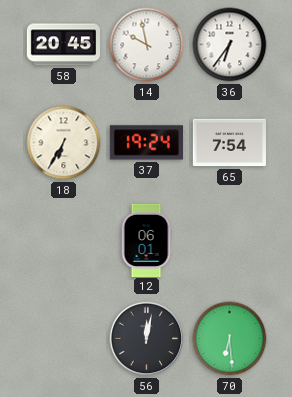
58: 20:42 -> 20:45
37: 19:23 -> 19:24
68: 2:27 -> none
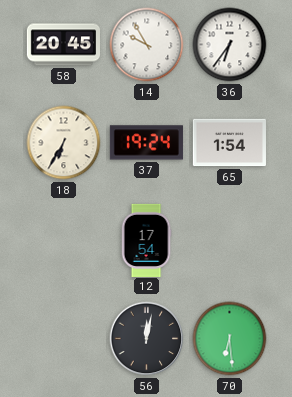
14: 9:58 -> 9:55
65: 7:54 -> 1:54
12: 06:01 -> 17:54
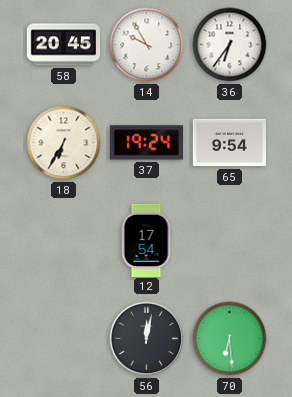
65: 1:54 -> 9:54
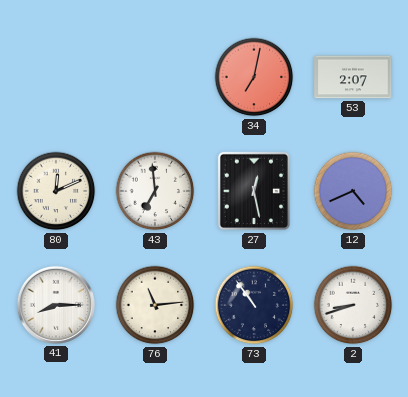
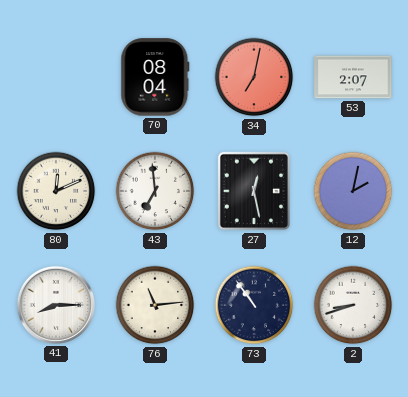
70: none -> 08:04
12: 4:41 -> 2:02
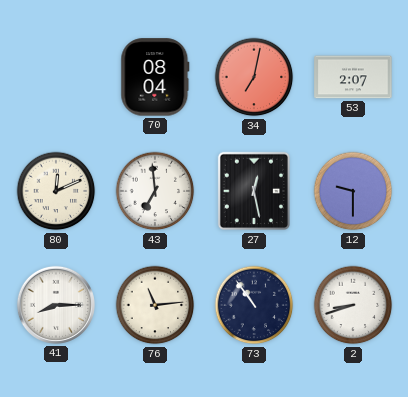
12: 2:02 -> 9:30
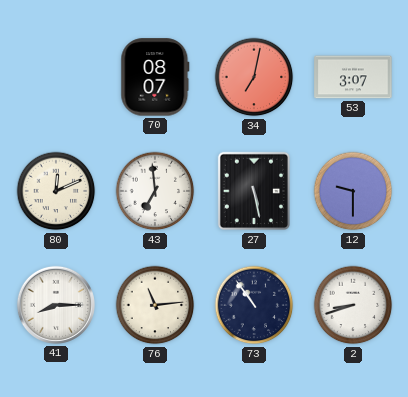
70: 08:04 -> 08:07
53: 2:07 -> 3:07
27: 12:28 -> 5:28
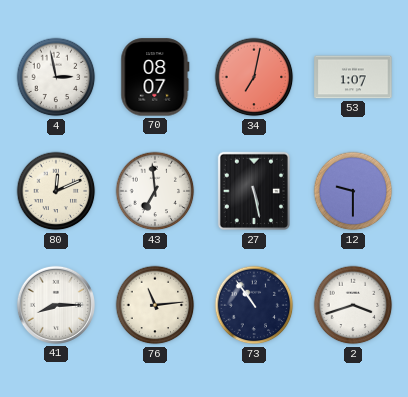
4: none -> 2:58
53: 3:07 -> 1:07
2: 8:42 -> 3:42
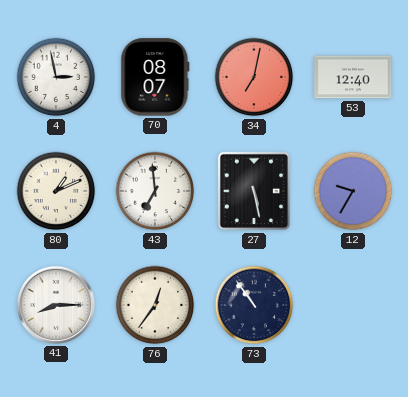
53: 1:07 -> 12:40
80: 12:11 -> 1:11
12: 9:30 -> 9:35
76: 11:14 -> 12:36
2: 3:42 -> none
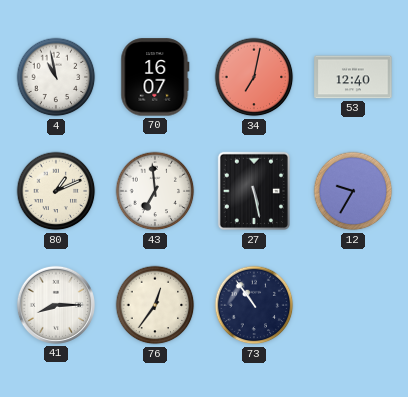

__WHAT YOU HAVE TO DO__: Copy out every line above word for word, omitting the pictures.

__FINAL RESULT__:
58: 20:42 -> 20:45
37: 19:23 -> 19:24
68: 2:27 -> none
14: 9:58 -> 9:55
65: 7:54 -> 1:54
12: 06:01 -> 17:54
65: 1:54 -> 9:54
70: none -> 08:04
12: 4:41 -> 2:02
12: 2:02 -> 9:30
70: 08:04 -> 08:07
53: 2:07 -> 3:07
27: 12:28 -> 5:28
4: none -> 2:58
53: 3:07 -> 1:07
2: 8:42 -> 3:42
53: 1:07 -> 12:40
80: 12:11 -> 1:11
12: 9:30 -> 9:35
76: 11:14 -> 12:36
2: 3:42 -> none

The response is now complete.